*** Dataset records

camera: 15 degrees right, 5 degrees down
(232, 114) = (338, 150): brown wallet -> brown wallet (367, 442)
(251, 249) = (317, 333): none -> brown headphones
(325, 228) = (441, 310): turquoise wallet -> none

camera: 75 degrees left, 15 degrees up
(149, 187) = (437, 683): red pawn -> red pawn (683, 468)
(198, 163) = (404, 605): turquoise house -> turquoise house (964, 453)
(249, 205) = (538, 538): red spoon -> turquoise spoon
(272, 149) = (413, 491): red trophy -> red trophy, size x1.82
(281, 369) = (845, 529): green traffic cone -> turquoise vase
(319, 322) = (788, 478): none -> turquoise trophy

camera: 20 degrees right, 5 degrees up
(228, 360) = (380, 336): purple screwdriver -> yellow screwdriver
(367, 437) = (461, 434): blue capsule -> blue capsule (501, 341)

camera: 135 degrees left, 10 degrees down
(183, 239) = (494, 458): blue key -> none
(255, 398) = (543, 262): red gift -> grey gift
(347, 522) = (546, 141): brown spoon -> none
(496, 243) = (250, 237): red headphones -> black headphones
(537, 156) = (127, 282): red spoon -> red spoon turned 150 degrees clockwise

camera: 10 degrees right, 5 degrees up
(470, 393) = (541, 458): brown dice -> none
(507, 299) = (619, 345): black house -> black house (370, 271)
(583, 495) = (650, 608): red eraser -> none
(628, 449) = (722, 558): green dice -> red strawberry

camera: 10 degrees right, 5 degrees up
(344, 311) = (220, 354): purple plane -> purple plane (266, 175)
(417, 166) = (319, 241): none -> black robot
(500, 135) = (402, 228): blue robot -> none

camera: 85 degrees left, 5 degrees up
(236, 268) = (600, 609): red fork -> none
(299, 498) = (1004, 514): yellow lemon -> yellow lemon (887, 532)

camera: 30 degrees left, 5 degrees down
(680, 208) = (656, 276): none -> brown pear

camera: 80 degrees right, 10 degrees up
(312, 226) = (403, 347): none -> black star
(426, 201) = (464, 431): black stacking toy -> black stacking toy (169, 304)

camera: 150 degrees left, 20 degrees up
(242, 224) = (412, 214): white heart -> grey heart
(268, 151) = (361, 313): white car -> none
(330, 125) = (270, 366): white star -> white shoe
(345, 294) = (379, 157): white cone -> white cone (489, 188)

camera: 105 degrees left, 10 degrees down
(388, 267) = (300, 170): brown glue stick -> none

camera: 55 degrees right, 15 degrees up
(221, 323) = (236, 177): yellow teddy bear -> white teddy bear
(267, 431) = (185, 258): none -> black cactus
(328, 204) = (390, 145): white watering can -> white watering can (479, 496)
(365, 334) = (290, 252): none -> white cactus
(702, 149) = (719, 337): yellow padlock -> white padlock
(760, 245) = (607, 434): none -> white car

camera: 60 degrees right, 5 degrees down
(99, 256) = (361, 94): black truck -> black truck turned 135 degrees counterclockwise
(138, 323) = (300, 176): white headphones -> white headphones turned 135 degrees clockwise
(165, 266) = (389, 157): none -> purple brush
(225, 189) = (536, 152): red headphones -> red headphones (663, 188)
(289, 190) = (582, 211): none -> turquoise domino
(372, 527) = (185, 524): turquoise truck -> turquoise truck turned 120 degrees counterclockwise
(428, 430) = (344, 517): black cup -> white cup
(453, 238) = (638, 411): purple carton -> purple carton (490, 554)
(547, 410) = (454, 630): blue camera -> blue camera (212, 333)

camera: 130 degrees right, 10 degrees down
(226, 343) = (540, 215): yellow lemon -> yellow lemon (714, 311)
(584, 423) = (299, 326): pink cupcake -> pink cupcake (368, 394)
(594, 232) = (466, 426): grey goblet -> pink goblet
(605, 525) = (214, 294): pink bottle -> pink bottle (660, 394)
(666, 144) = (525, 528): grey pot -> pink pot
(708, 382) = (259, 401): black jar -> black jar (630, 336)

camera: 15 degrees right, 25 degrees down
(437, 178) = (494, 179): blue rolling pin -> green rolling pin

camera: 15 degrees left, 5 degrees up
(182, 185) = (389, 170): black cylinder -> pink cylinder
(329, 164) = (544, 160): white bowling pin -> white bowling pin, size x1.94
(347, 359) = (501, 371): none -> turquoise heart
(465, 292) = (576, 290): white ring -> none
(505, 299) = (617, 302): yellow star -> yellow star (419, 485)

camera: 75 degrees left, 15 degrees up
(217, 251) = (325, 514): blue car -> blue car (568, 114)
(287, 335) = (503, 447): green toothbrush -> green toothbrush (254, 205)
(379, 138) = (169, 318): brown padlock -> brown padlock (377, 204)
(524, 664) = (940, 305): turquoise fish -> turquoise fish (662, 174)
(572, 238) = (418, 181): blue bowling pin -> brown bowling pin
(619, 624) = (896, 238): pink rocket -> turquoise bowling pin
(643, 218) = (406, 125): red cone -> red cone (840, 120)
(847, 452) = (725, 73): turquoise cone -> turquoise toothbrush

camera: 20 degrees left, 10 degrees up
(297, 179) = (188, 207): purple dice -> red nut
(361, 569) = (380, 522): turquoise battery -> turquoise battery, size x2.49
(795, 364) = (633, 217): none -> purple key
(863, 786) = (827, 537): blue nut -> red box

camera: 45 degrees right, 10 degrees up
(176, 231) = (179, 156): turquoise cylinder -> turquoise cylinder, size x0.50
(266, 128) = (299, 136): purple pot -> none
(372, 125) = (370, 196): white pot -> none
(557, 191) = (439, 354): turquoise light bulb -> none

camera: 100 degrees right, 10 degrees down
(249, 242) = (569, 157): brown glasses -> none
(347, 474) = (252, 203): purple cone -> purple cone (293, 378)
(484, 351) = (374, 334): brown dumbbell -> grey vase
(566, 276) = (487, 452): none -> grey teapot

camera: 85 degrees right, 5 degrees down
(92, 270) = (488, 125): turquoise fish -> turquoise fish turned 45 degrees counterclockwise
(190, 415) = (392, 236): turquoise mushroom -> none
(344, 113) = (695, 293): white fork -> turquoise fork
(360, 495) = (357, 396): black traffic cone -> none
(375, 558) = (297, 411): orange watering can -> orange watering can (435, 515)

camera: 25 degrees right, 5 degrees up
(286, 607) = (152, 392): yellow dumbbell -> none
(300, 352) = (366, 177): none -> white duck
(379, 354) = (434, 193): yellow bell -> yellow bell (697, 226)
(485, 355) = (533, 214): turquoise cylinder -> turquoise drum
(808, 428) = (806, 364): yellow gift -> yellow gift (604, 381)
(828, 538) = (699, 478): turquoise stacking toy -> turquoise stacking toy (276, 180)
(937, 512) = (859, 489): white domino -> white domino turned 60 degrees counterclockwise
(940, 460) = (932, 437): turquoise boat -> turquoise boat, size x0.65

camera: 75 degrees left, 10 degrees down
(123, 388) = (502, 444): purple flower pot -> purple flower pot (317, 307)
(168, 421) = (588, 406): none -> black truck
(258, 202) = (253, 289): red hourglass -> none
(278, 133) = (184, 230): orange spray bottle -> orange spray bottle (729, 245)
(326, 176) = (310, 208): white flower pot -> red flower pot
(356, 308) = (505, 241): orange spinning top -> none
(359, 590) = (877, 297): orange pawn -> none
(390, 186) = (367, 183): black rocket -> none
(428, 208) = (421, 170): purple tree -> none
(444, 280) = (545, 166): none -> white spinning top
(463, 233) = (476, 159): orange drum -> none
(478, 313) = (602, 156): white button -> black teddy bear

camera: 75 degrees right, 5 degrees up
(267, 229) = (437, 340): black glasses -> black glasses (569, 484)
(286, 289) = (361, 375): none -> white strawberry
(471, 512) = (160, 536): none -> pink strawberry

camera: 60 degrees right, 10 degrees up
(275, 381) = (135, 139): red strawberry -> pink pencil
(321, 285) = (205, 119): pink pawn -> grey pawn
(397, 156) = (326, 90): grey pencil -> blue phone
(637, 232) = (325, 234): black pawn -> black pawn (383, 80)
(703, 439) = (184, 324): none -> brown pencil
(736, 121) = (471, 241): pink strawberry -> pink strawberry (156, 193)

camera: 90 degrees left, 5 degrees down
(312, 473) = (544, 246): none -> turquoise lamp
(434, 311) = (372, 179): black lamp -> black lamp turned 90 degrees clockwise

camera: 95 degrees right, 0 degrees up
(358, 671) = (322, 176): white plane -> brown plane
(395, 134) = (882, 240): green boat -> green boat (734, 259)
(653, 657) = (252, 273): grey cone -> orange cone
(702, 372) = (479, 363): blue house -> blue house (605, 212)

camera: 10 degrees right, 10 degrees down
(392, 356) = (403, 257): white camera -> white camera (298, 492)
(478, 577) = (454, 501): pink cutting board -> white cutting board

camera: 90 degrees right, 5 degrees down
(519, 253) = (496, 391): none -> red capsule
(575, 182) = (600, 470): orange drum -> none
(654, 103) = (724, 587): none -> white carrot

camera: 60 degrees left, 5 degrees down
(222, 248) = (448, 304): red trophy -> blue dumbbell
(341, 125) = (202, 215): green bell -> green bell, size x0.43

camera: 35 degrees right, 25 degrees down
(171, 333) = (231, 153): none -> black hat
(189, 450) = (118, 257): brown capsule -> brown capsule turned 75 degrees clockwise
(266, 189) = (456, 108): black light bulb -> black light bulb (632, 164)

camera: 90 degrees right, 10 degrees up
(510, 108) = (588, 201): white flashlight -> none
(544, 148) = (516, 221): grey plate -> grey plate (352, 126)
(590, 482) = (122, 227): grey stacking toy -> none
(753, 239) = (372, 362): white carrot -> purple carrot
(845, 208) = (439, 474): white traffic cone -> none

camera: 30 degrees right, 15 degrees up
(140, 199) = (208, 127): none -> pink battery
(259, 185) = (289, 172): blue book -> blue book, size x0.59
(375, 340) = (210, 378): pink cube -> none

******

The lines to output run from the one containing "(395, 134) = (882, 240): green" to the last line of the entries; give them back exactly.

- Written reply:
(395, 134) = (882, 240): green boat -> green boat (734, 259)
(653, 657) = (252, 273): grey cone -> orange cone
(702, 372) = (479, 363): blue house -> blue house (605, 212)

camera: 10 degrees right, 10 degrees down
(392, 356) = (403, 257): white camera -> white camera (298, 492)
(478, 577) = (454, 501): pink cutting board -> white cutting board

camera: 90 degrees right, 5 degrees down
(519, 253) = (496, 391): none -> red capsule
(575, 182) = (600, 470): orange drum -> none
(654, 103) = (724, 587): none -> white carrot

camera: 60 degrees left, 5 degrees down
(222, 248) = (448, 304): red trophy -> blue dumbbell
(341, 125) = (202, 215): green bell -> green bell, size x0.43

camera: 35 degrees right, 25 degrees down
(171, 333) = (231, 153): none -> black hat
(189, 450) = (118, 257): brown capsule -> brown capsule turned 75 degrees clockwise
(266, 189) = (456, 108): black light bulb -> black light bulb (632, 164)

camera: 90 degrees right, 10 degrees up
(510, 108) = (588, 201): white flashlight -> none
(544, 148) = (516, 221): grey plate -> grey plate (352, 126)
(590, 482) = (122, 227): grey stacking toy -> none
(753, 239) = (372, 362): white carrot -> purple carrot
(845, 208) = (439, 474): white traffic cone -> none

camera: 30 degrees right, 15 degrees up
(140, 199) = (208, 127): none -> pink battery
(259, 185) = (289, 172): blue book -> blue book, size x0.59
(375, 340) = (210, 378): pink cube -> none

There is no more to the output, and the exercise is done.